• WHAT IS REQUIRED: A verbatim transcription of every record below is required.

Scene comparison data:
= = = = = = =

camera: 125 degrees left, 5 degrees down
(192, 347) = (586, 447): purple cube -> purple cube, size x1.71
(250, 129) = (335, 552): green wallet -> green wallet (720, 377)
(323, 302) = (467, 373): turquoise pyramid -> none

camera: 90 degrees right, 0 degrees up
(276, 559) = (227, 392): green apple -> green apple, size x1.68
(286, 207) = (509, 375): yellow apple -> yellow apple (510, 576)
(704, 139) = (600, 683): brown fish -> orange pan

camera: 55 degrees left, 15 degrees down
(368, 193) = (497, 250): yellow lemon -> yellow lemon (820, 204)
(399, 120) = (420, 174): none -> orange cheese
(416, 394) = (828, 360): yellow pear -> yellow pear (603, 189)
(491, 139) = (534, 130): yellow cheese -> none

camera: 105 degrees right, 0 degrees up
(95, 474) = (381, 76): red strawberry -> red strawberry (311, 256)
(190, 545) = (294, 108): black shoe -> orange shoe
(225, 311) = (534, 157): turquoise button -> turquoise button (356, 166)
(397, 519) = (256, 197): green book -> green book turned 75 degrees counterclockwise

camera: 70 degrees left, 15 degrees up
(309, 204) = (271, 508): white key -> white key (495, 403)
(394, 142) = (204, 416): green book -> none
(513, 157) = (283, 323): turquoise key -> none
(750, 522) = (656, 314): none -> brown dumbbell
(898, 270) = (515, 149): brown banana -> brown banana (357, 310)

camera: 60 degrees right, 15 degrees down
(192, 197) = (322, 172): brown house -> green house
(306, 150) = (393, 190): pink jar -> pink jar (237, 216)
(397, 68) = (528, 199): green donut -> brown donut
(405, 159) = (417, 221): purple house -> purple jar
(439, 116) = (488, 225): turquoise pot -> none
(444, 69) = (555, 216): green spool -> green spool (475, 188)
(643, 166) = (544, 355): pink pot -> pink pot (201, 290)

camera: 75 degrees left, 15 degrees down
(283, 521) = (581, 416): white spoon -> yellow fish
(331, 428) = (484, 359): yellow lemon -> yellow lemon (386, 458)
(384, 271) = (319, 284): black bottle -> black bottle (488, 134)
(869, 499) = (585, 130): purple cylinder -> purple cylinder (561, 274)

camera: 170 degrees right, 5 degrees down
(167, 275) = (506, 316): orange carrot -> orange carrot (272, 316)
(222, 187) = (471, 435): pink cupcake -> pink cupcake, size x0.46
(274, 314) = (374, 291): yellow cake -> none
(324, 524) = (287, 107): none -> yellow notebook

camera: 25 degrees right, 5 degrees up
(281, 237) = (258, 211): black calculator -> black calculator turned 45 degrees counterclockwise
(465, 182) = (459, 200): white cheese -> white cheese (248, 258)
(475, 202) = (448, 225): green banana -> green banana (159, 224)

= = = = = = =

• OUTPUT FOR THIS TASK:
camera: 125 degrees left, 5 degrees down
(192, 347) = (586, 447): purple cube -> purple cube, size x1.71
(250, 129) = (335, 552): green wallet -> green wallet (720, 377)
(323, 302) = (467, 373): turquoise pyramid -> none

camera: 90 degrees right, 0 degrees up
(276, 559) = (227, 392): green apple -> green apple, size x1.68
(286, 207) = (509, 375): yellow apple -> yellow apple (510, 576)
(704, 139) = (600, 683): brown fish -> orange pan

camera: 55 degrees left, 15 degrees down
(368, 193) = (497, 250): yellow lemon -> yellow lemon (820, 204)
(399, 120) = (420, 174): none -> orange cheese
(416, 394) = (828, 360): yellow pear -> yellow pear (603, 189)
(491, 139) = (534, 130): yellow cheese -> none

camera: 105 degrees right, 0 degrees up
(95, 474) = (381, 76): red strawberry -> red strawberry (311, 256)
(190, 545) = (294, 108): black shoe -> orange shoe
(225, 311) = (534, 157): turquoise button -> turquoise button (356, 166)
(397, 519) = (256, 197): green book -> green book turned 75 degrees counterclockwise

camera: 70 degrees left, 15 degrees up
(309, 204) = (271, 508): white key -> white key (495, 403)
(394, 142) = (204, 416): green book -> none
(513, 157) = (283, 323): turquoise key -> none
(750, 522) = (656, 314): none -> brown dumbbell
(898, 270) = (515, 149): brown banana -> brown banana (357, 310)

camera: 60 degrees right, 15 degrees down
(192, 197) = (322, 172): brown house -> green house
(306, 150) = (393, 190): pink jar -> pink jar (237, 216)
(397, 68) = (528, 199): green donut -> brown donut
(405, 159) = (417, 221): purple house -> purple jar
(439, 116) = (488, 225): turquoise pot -> none
(444, 69) = (555, 216): green spool -> green spool (475, 188)
(643, 166) = (544, 355): pink pot -> pink pot (201, 290)

camera: 75 degrees left, 15 degrees down
(283, 521) = (581, 416): white spoon -> yellow fish
(331, 428) = (484, 359): yellow lemon -> yellow lemon (386, 458)
(384, 271) = (319, 284): black bottle -> black bottle (488, 134)
(869, 499) = (585, 130): purple cylinder -> purple cylinder (561, 274)

camera: 170 degrees right, 5 degrees down
(167, 275) = (506, 316): orange carrot -> orange carrot (272, 316)
(222, 187) = (471, 435): pink cupcake -> pink cupcake, size x0.46
(274, 314) = (374, 291): yellow cake -> none
(324, 524) = (287, 107): none -> yellow notebook

camera: 25 degrees right, 5 degrees up
(281, 237) = (258, 211): black calculator -> black calculator turned 45 degrees counterclockwise
(465, 182) = (459, 200): white cheese -> white cheese (248, 258)
(475, 202) = (448, 225): green banana -> green banana (159, 224)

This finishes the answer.